• [INFORMATION GIVEN]
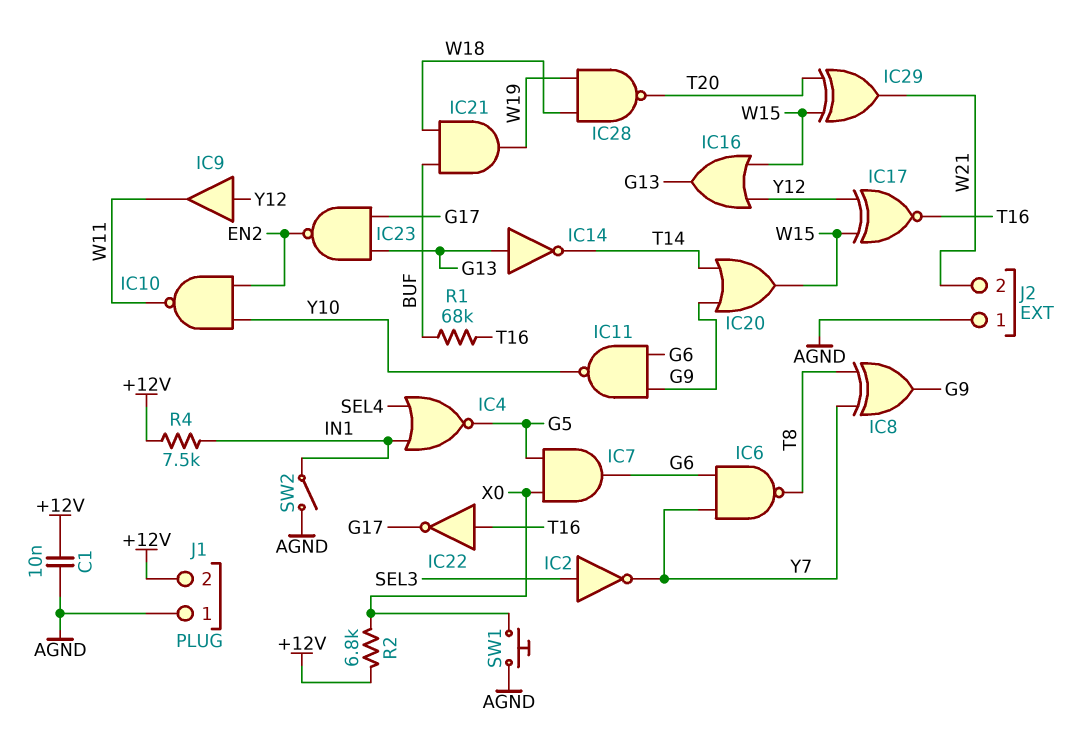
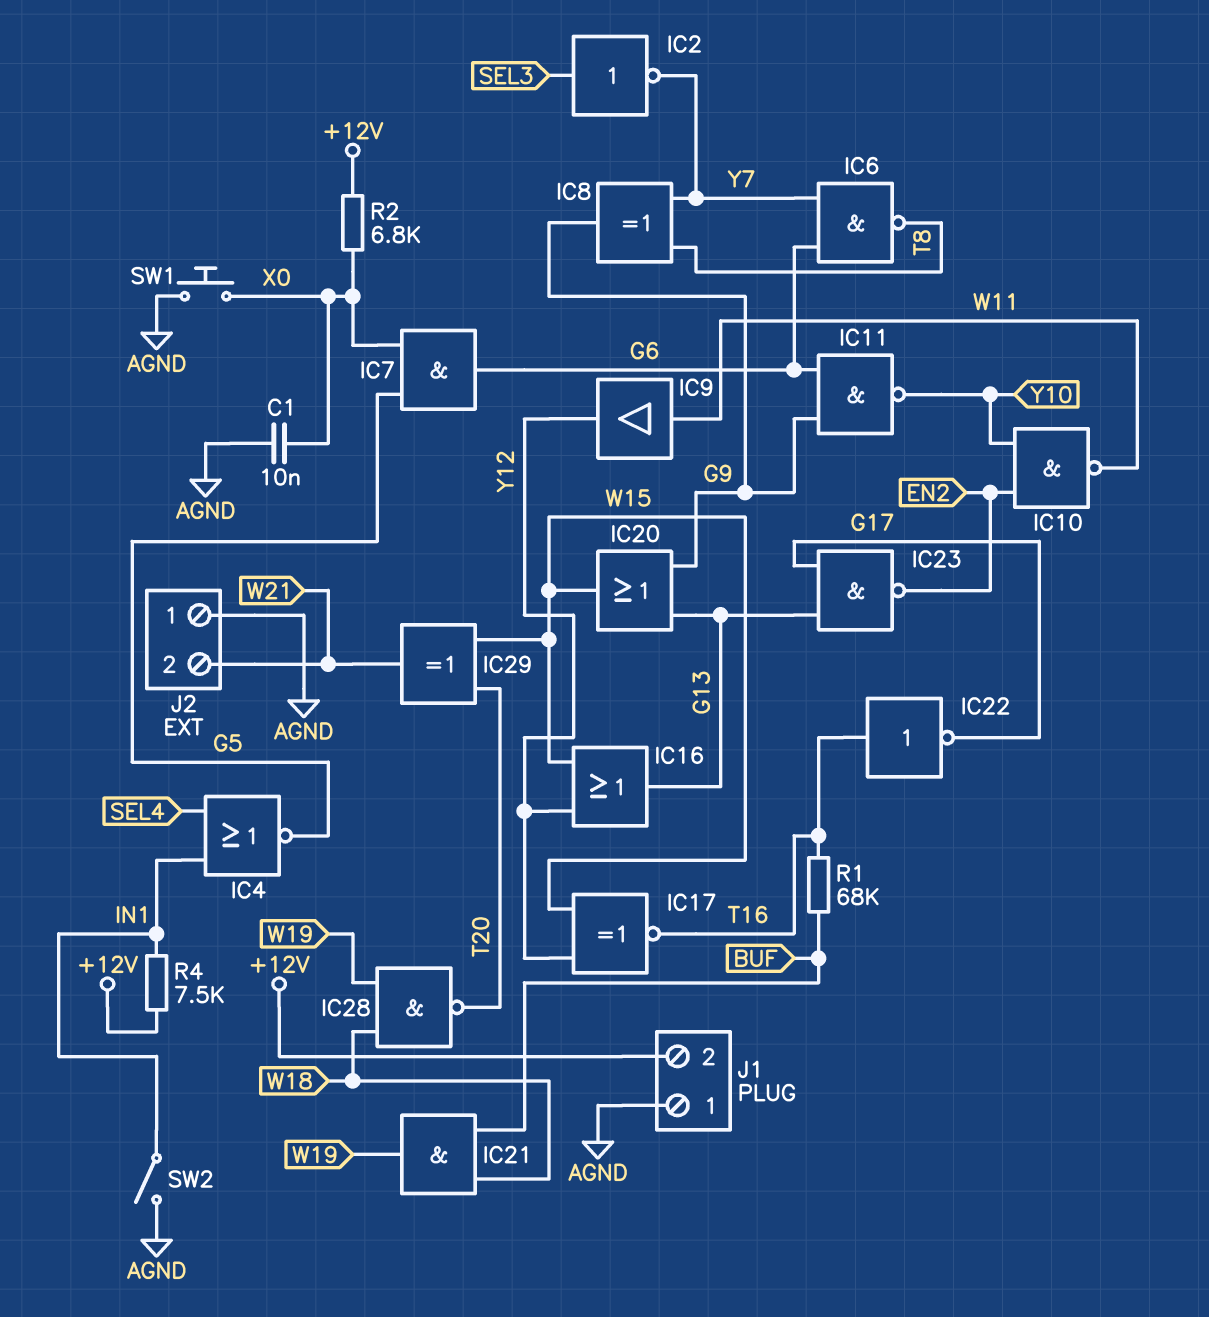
C1: 10nF (+12V, AGND) -> 10nF (AGND, X0)
IC9: buffer (in Y12, out W11) -> buffer (in W11, out Y12)
IC14: NOT (in G13, out T14) -> none
IC20: OR (in G9, in T14, out W15) -> OR (in G9, in G13, out W15)

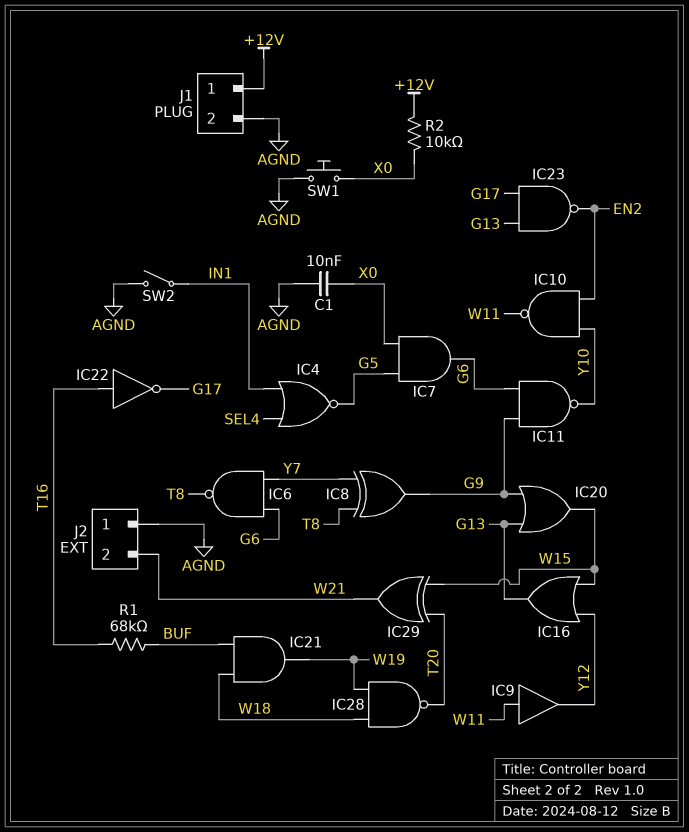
IC2: NOT (in SEL3, out Y7) -> none
IC17: XNOR (in W15, in Y12, out T16) -> none
J1 pin 1: AGND -> +12V
J1 pin 2: +12V -> AGND
R2: 6.8k (+12V, X0) -> 10k (+12V, X0)
R4: 7.5k (+12V, IN1) -> none

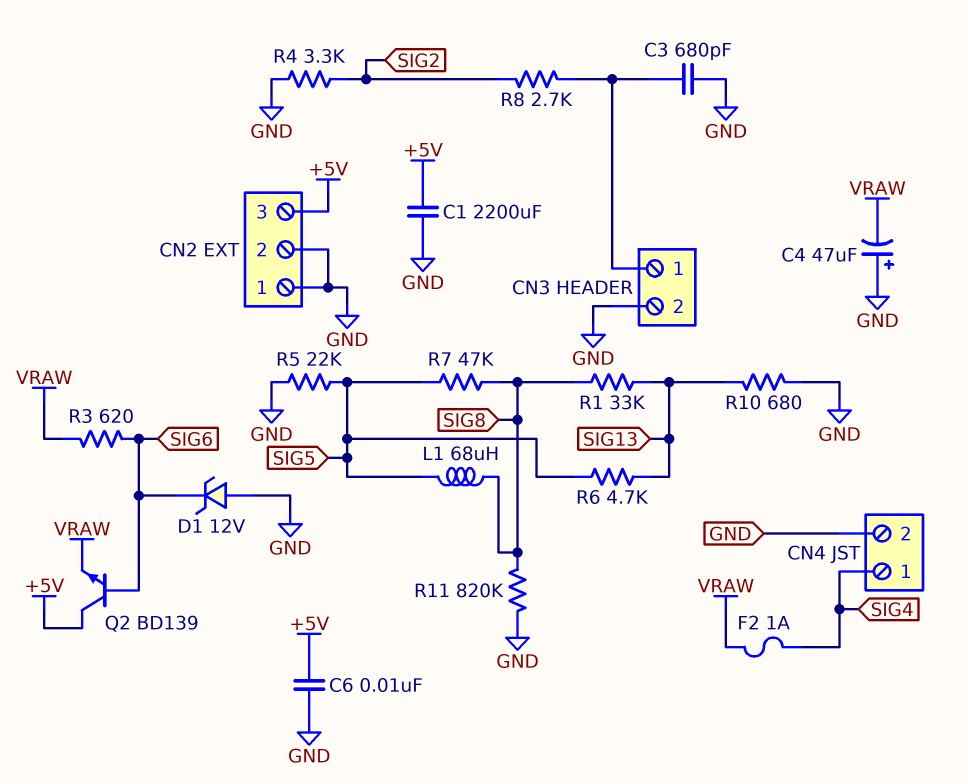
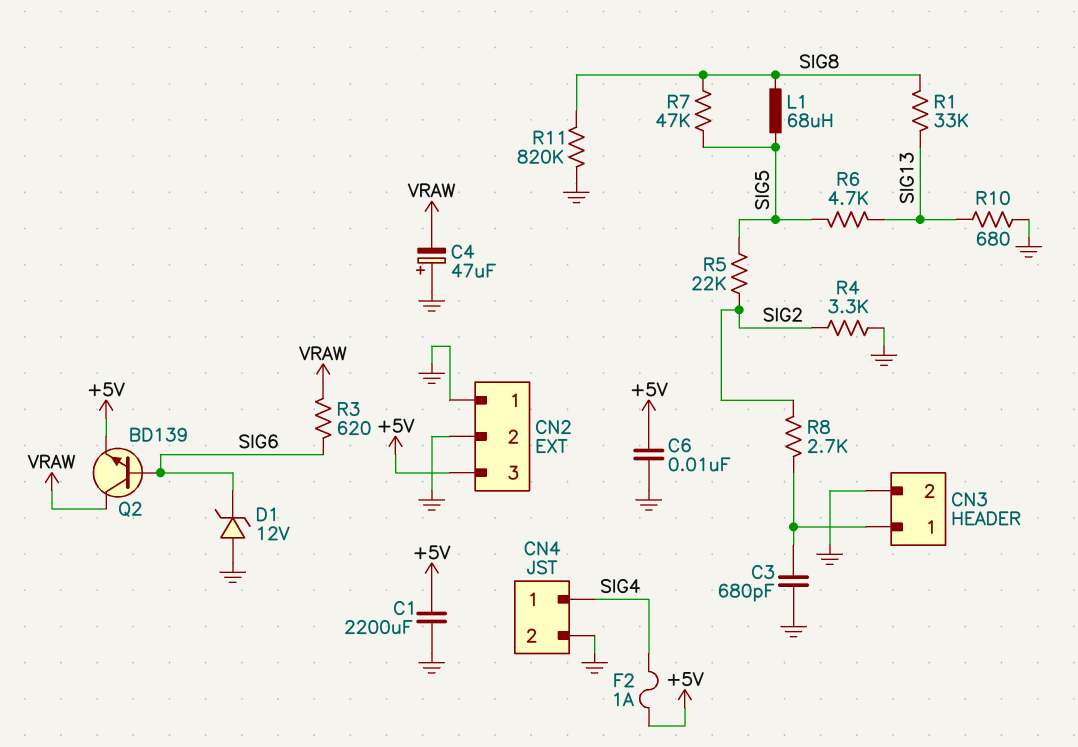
F2: 1A (SIG4, VRAW) -> 1A (+5V, SIG4)
Q2: NPN BD139 (B SIG6, C +5V, E VRAW) -> NPN BD139 (B SIG6, C VRAW, E +5V)
R5: 22k (GND, SIG5) -> 22k (SIG2, SIG5)

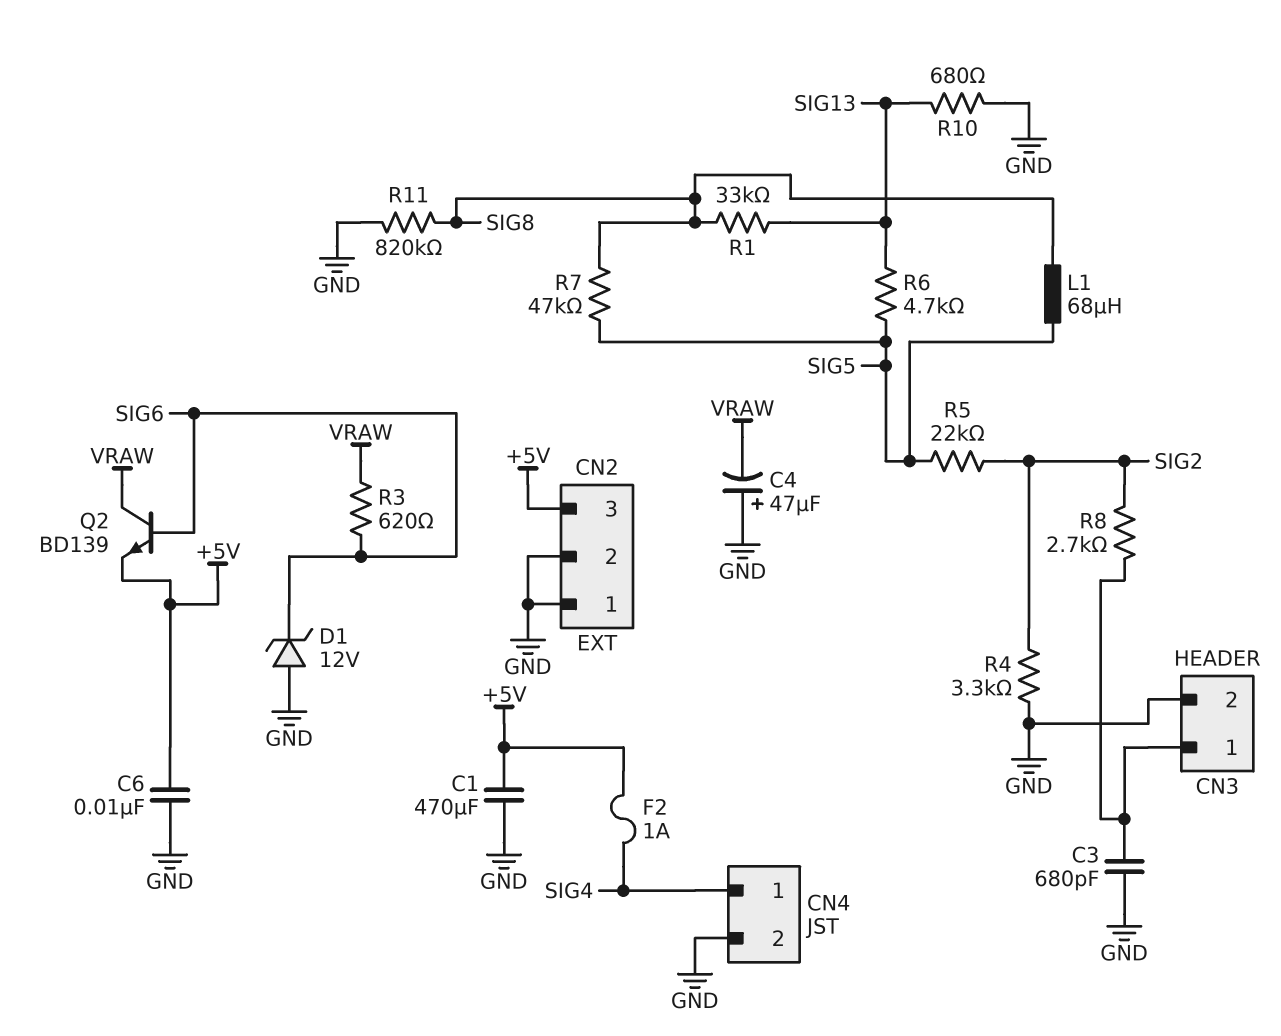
C1: 2200uF (+5V, GND) -> 470uF (+5V, GND)

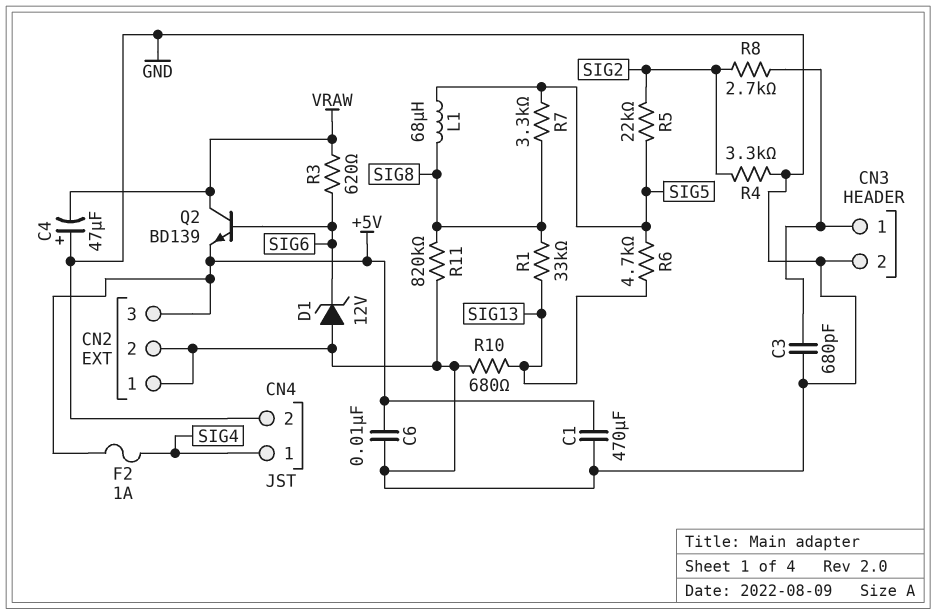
R7: 47k (SIG5, SIG8) -> 3.3k (SIG5, SIG8)

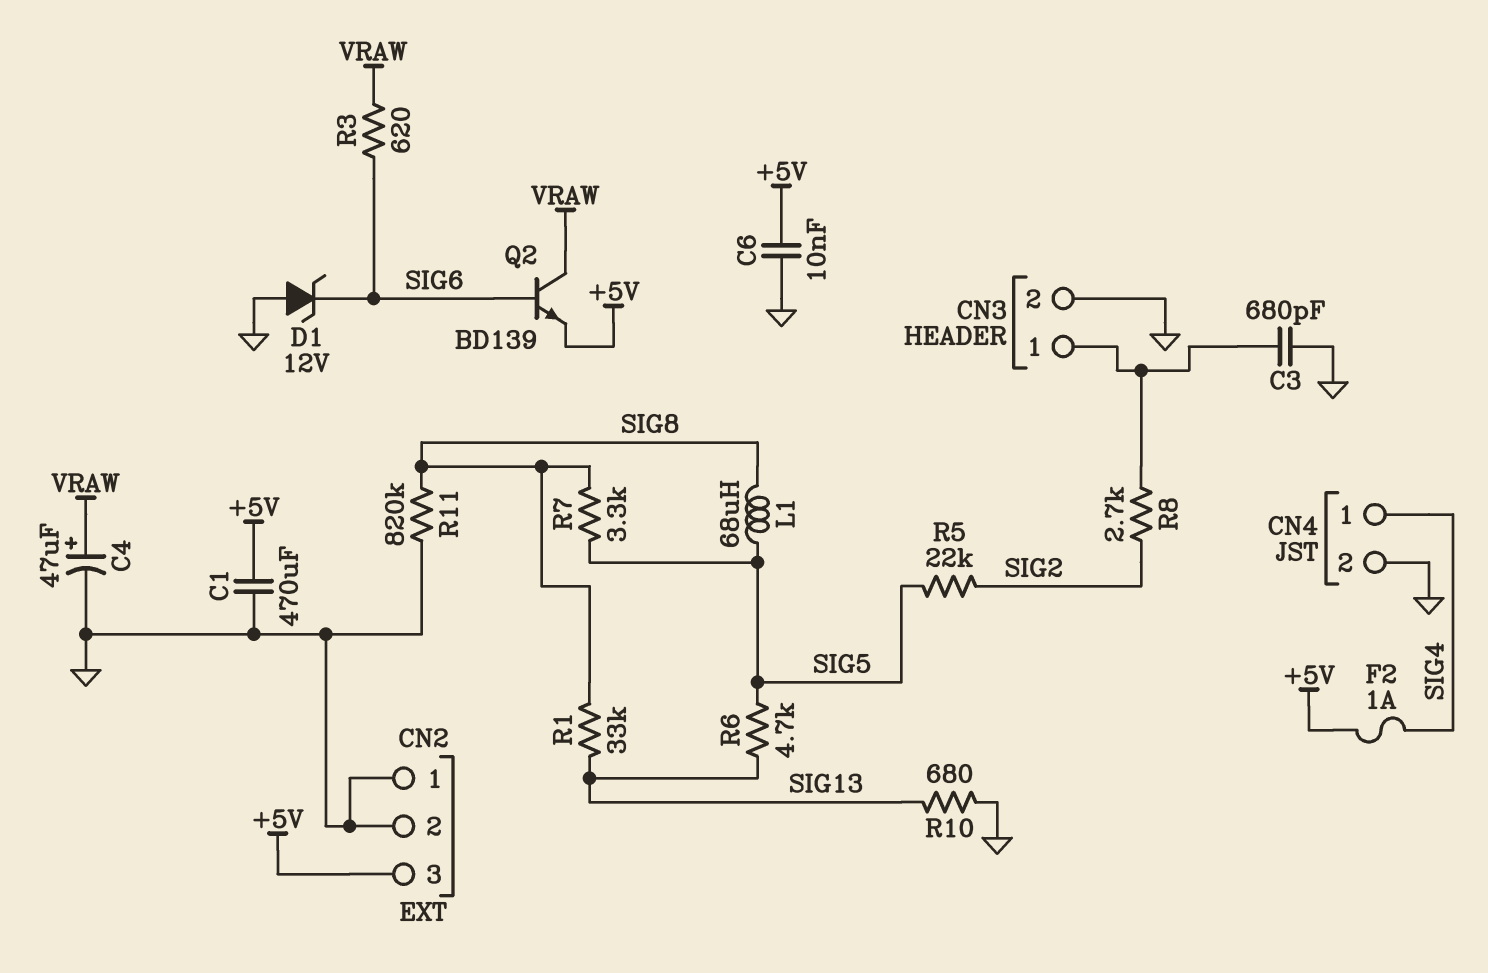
C4: 47uF (plus GND, minus VRAW) -> 47uF (plus VRAW, minus GND)
R4: 3.3k (GND, SIG2) -> none

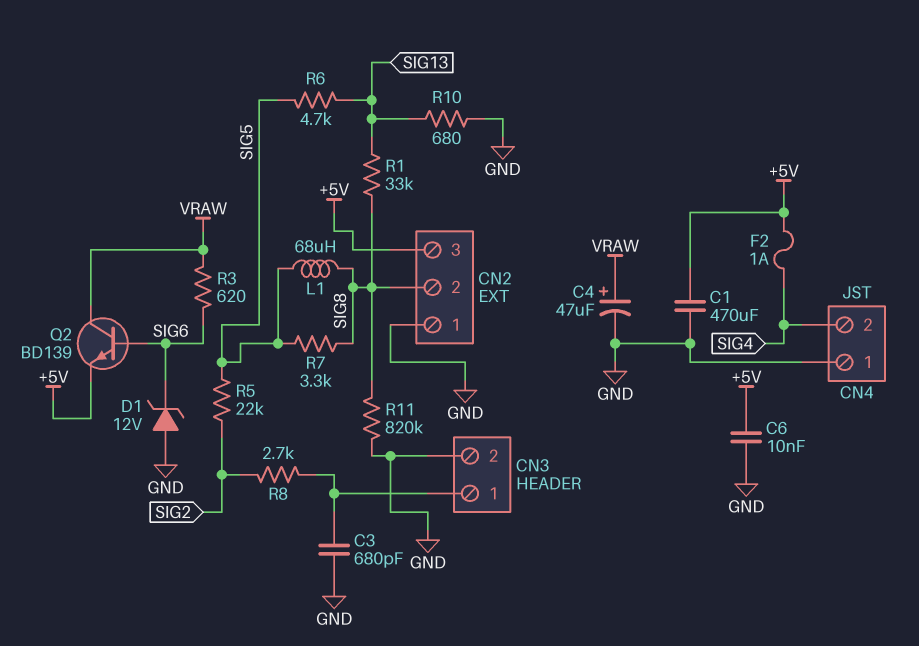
CN2 pin 2: GND -> SIG8
CN4 pin 1: SIG4 -> GND
CN4 pin 2: GND -> SIG4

• [ACTIVITY]
After locating the line with "CN2 pin 2: GND -> SIG8", output that line and every later one exactly, through the end of the entries above.

• [WORKED SOLUTION]
CN2 pin 2: GND -> SIG8
CN4 pin 1: SIG4 -> GND
CN4 pin 2: GND -> SIG4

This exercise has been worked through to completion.